Data supplied
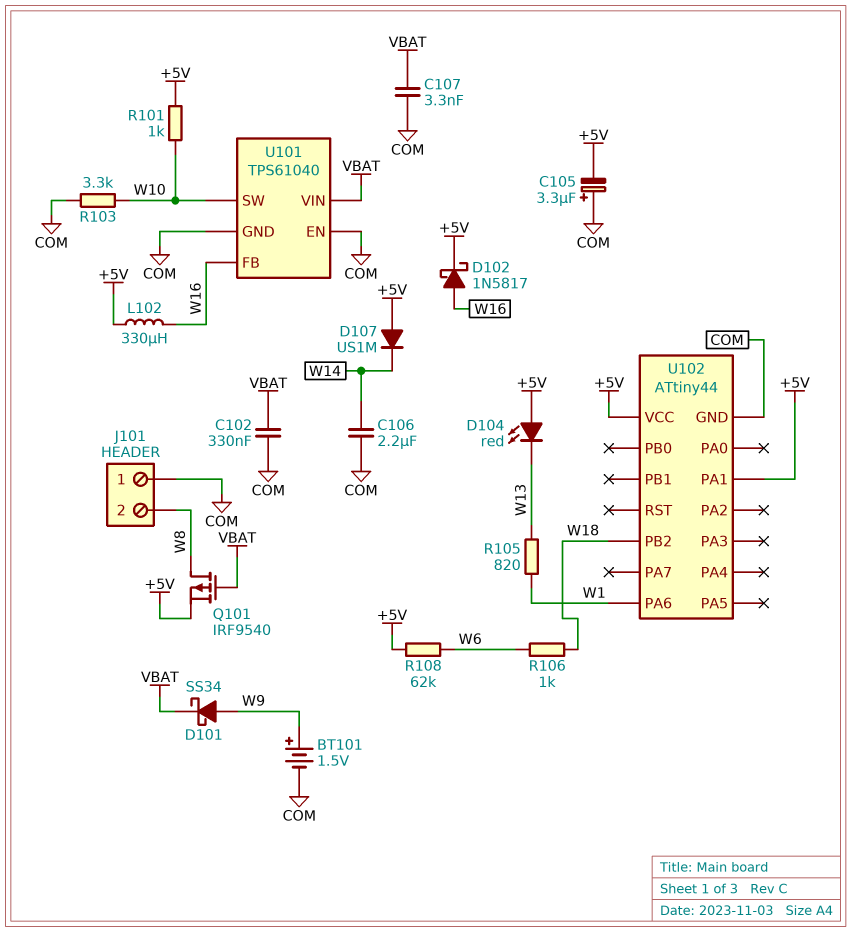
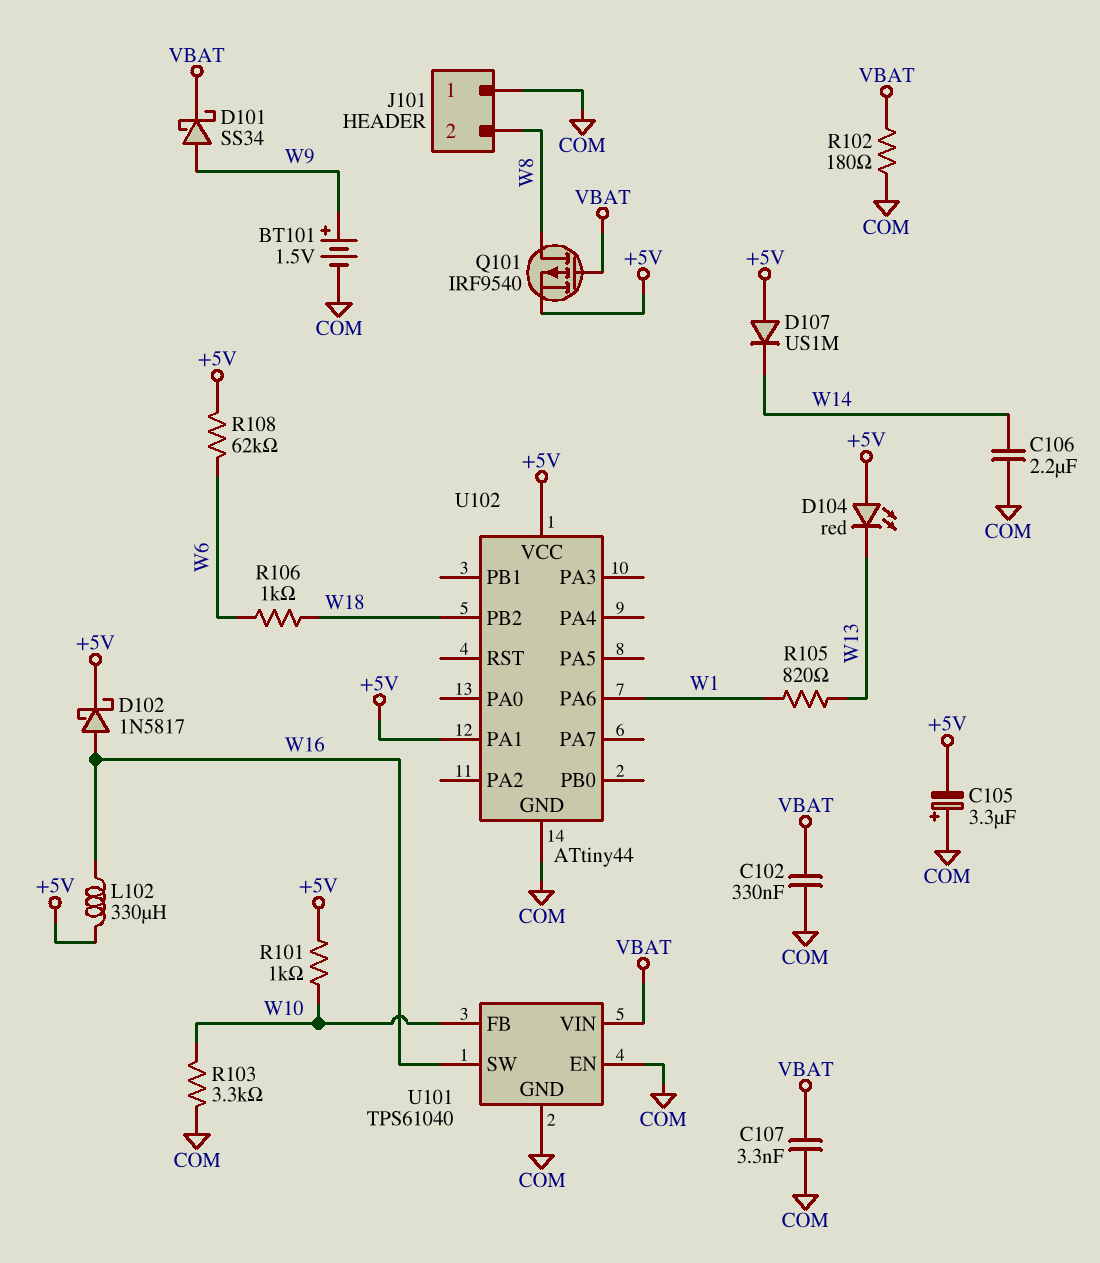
R102: none -> 180 (COM, VBAT)
U101 pin FB: W16 -> W10
U101 pin SW: W10 -> W16

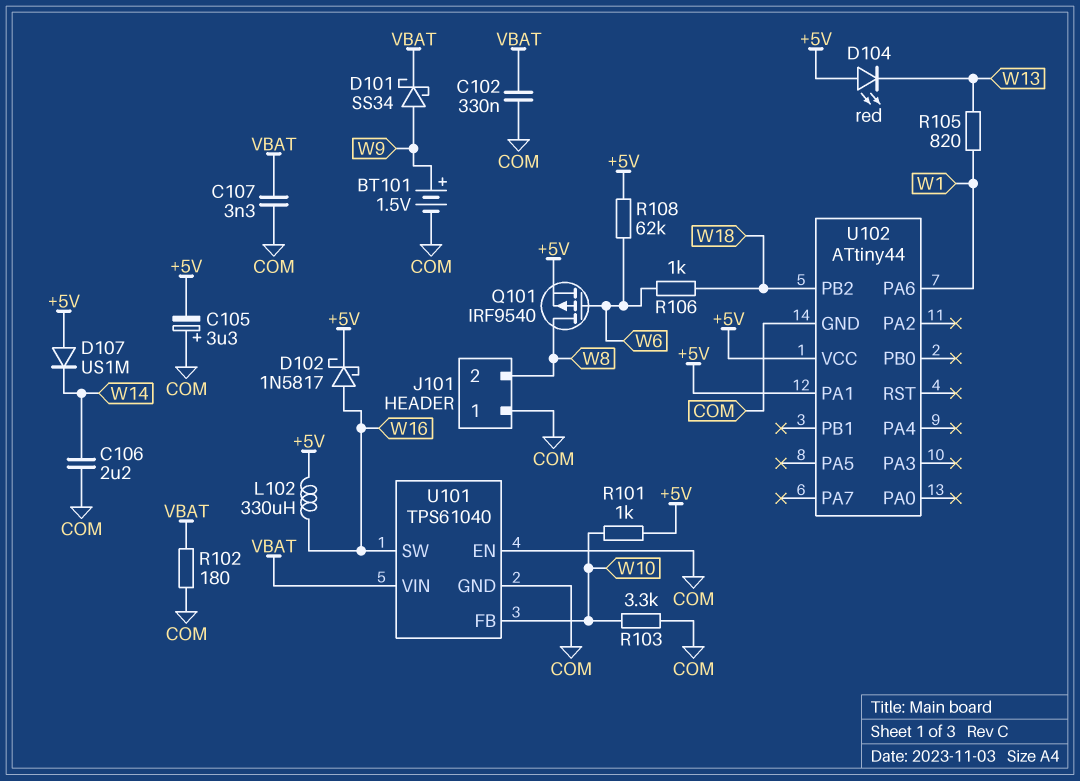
Q101: PMOS IRF9540 (G VBAT, D W8, S +5V) -> PMOS IRF9540 (G W6, D W8, S +5V)

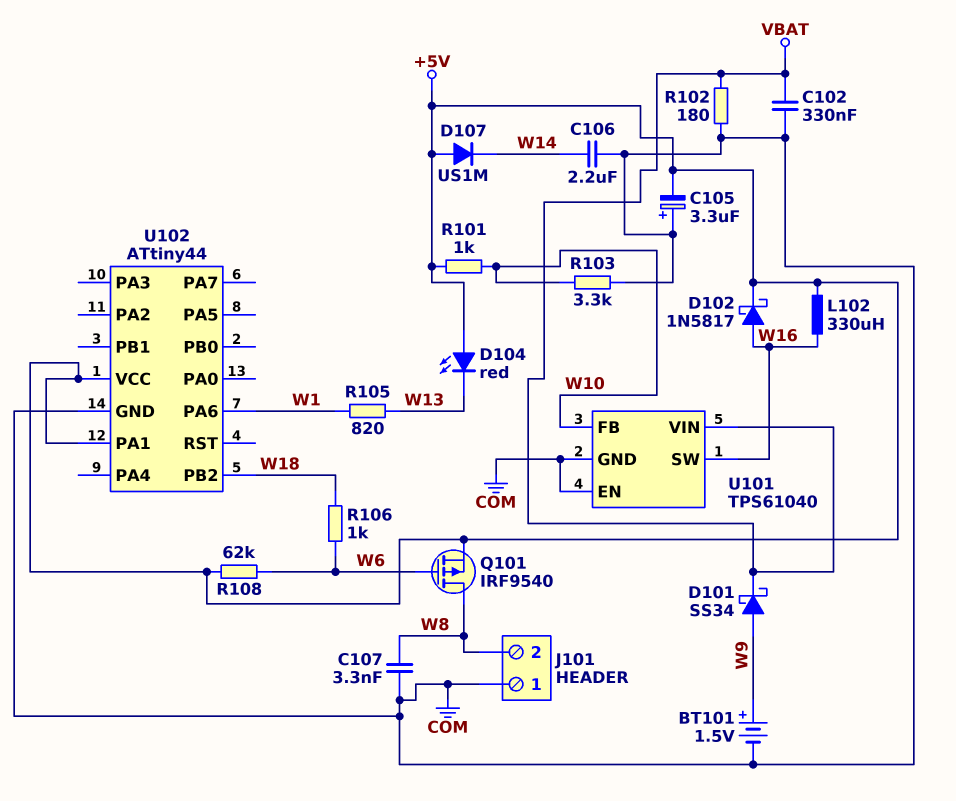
C107: 3.3nF (COM, VBAT) -> 3.3nF (COM, W8)

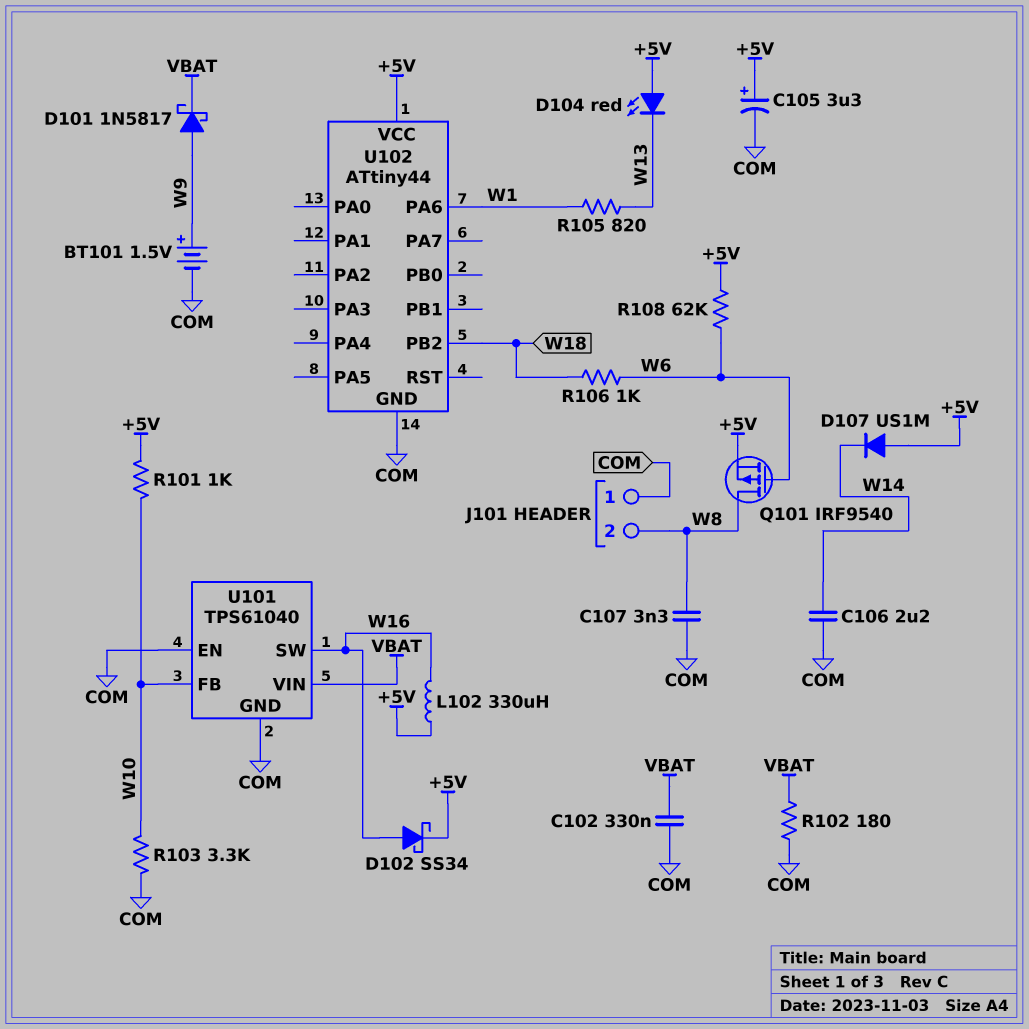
C105: 3.3uF (plus COM, minus +5V) -> 3.3uF (plus +5V, minus COM)
D101: schottky SS34 (A W9, K VBAT) -> schottky 1N5817 (A W9, K VBAT)
D102: schottky 1N5817 (A W16, K +5V) -> schottky SS34 (A W16, K +5V)
U102 pin PA1: +5V -> none

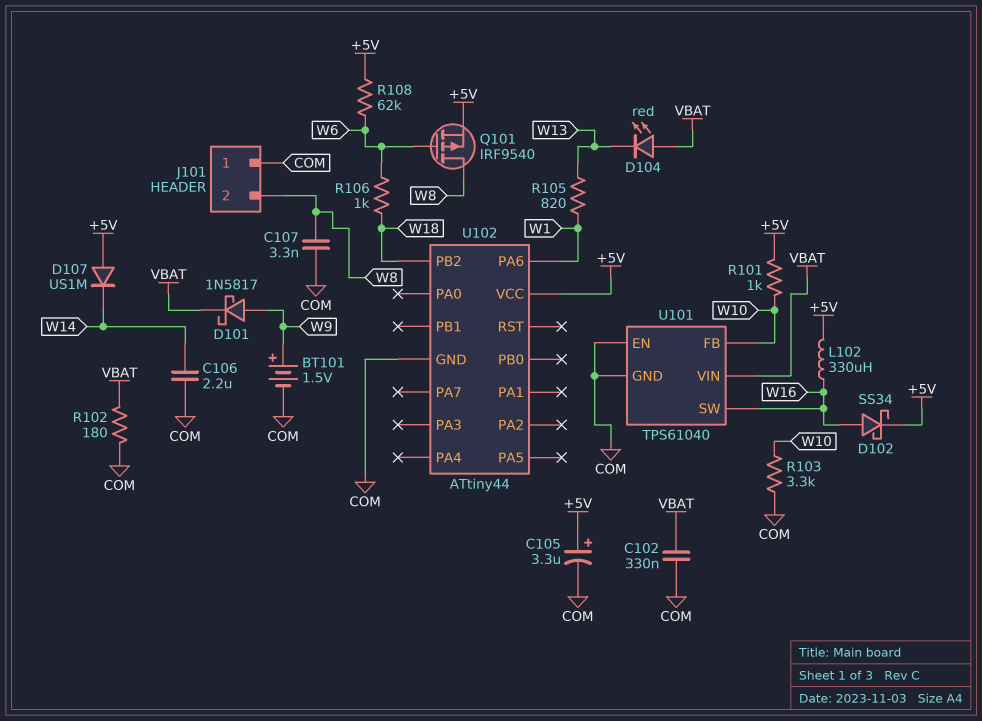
D104: LED red (A +5V, K W13) -> LED red (A VBAT, K W13)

Exercise goal
In the entries above, find each line with "VBAT" and copy it.

Solution
R102: none -> 180 (COM, VBAT)
Q101: PMOS IRF9540 (G VBAT, D W8, S +5V) -> PMOS IRF9540 (G W6, D W8, S +5V)
C107: 3.3nF (COM, VBAT) -> 3.3nF (COM, W8)
D101: schottky SS34 (A W9, K VBAT) -> schottky 1N5817 (A W9, K VBAT)
D104: LED red (A +5V, K W13) -> LED red (A VBAT, K W13)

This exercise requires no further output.